Segment Open
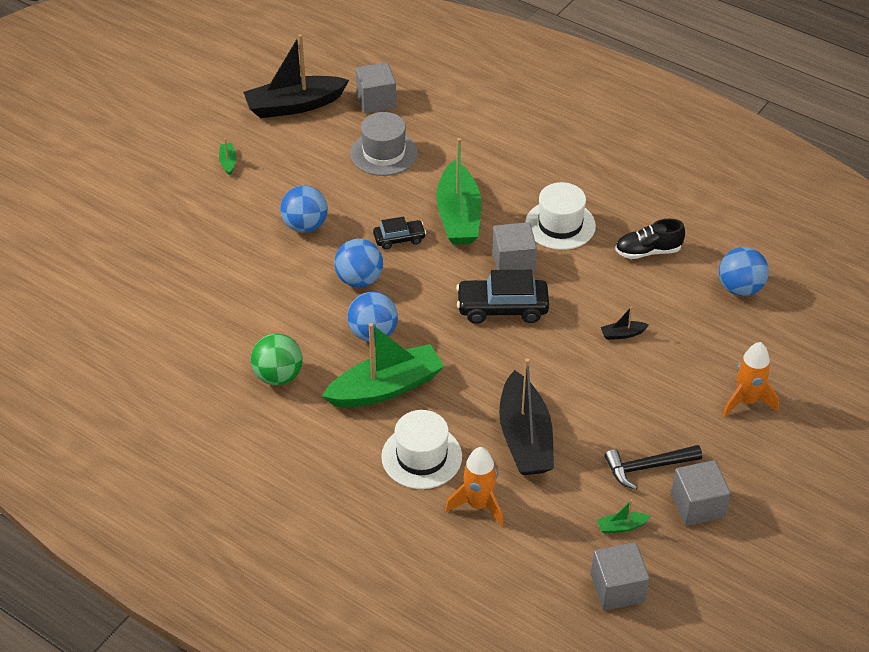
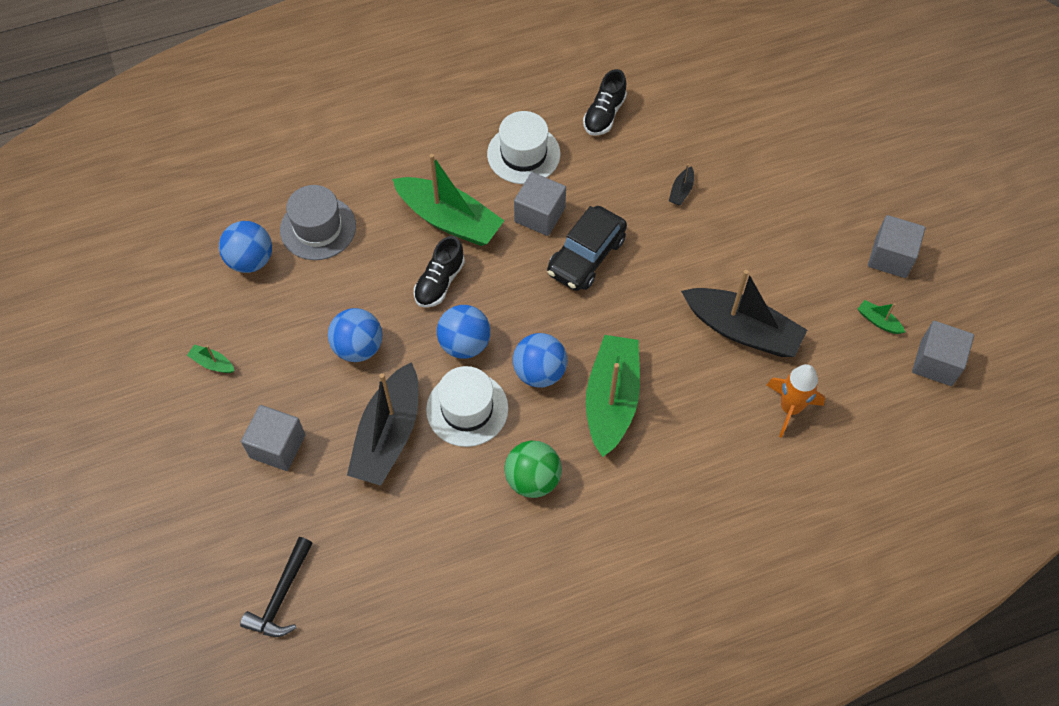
camera: 55 degrees left, 15 degrees up
(294, 105) = (184, 261): black boat -> black boat (388, 435)
(376, 101) = (241, 192): grey cube -> grey cube (277, 446)
(399, 239) = (439, 282): black car -> black shoe
(421, 456) = (709, 419): white hat -> white hat (467, 409)
(621, 526) = (878, 321): green boat -> green boat turned 105 degrees clockwise
(647, 467) = (831, 265): black hammer -> black hammer (281, 596)
(740, 288) = (692, 82): blue ball -> blue ball (251, 260)
(746, 401) = (810, 157): orange rocket -> none

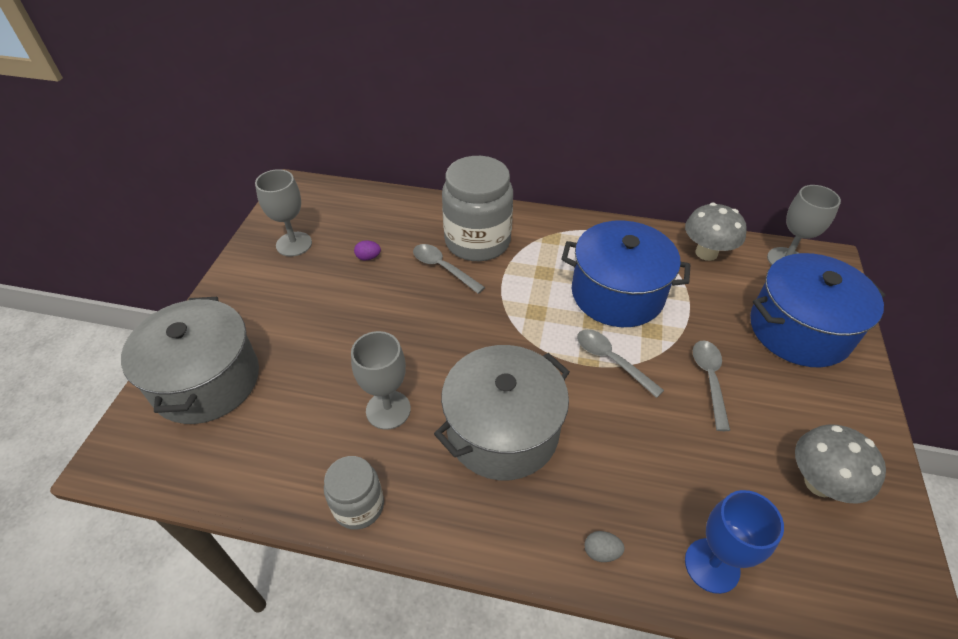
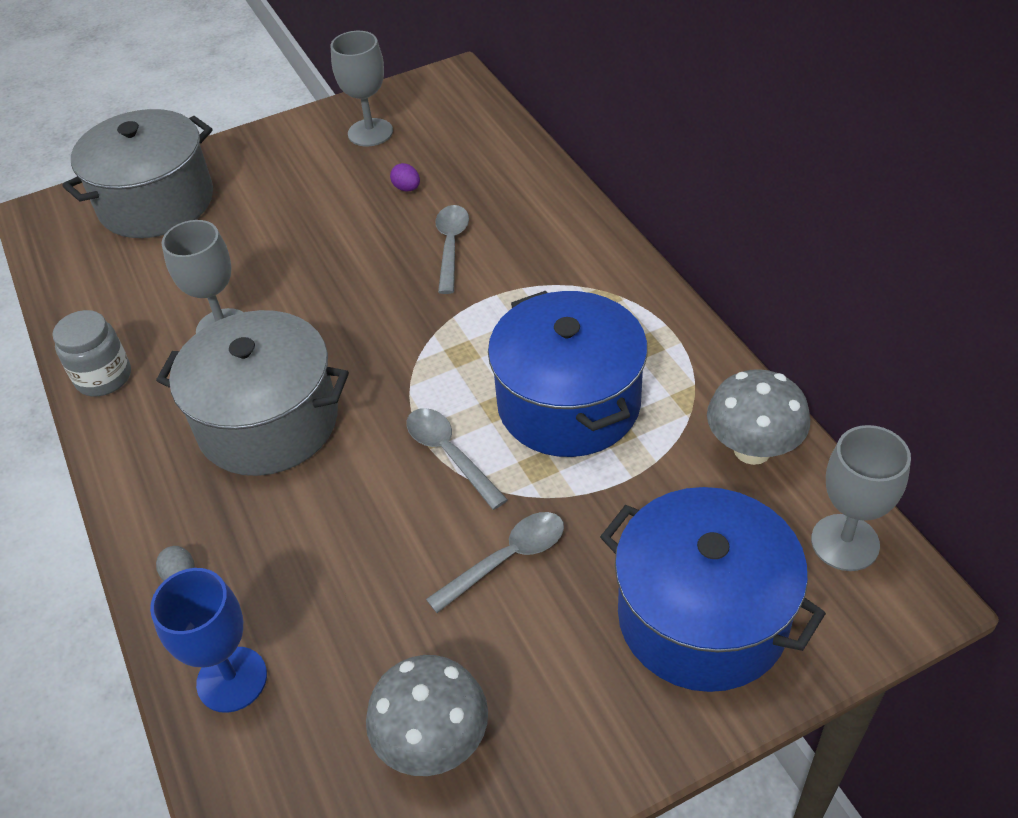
camera: 55 degrees right, 0 degrees up
(477, 241) = (524, 245): grey jar -> none
(611, 360) = (449, 454): grey spoon -> grey spoon turned 45 degrees counterclockwise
Segment Closed
Your whole answer should be one number, the count of lines in the records that hold "degrees".

4